● **PROBLEM DETAILS**
Copy every line of text in all the entries below word for word, and leave the pictures out of your answer.

● **THE DATA**
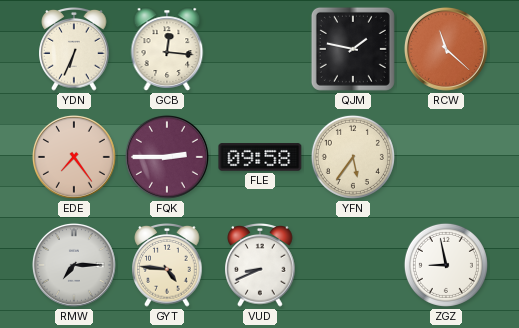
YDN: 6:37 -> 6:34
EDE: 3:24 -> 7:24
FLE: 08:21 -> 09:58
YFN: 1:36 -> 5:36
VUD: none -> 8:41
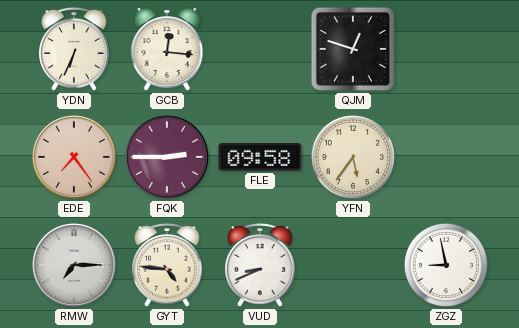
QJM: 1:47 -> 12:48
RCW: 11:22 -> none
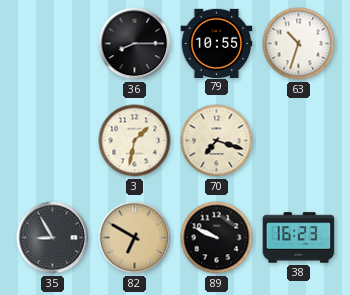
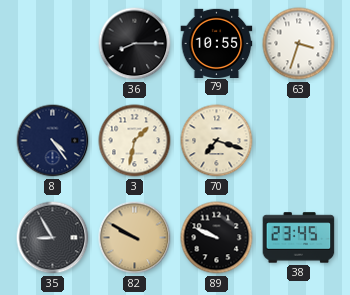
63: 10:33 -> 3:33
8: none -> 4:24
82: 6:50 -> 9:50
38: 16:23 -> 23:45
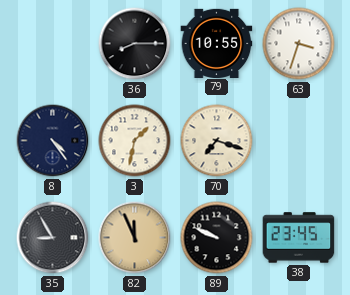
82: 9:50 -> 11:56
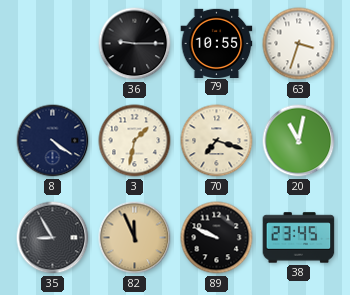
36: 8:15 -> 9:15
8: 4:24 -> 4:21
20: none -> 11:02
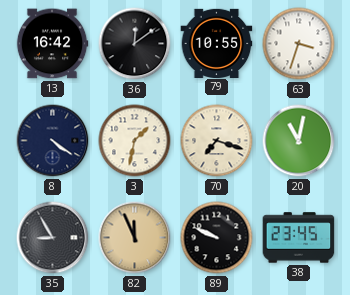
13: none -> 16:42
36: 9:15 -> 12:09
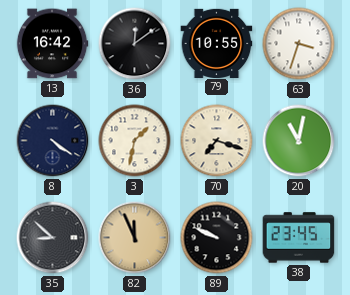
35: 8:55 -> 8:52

● **ANSWER TO THIS EXERCISE**
YDN: 6:37 -> 6:34
EDE: 3:24 -> 7:24
FLE: 08:21 -> 09:58
YFN: 1:36 -> 5:36
VUD: none -> 8:41
QJM: 1:47 -> 12:48
RCW: 11:22 -> none
63: 10:33 -> 3:33
8: none -> 4:24
82: 6:50 -> 9:50
38: 16:23 -> 23:45
82: 9:50 -> 11:56
36: 8:15 -> 9:15
8: 4:24 -> 4:21
20: none -> 11:02
13: none -> 16:42
36: 9:15 -> 12:09
35: 8:55 -> 8:52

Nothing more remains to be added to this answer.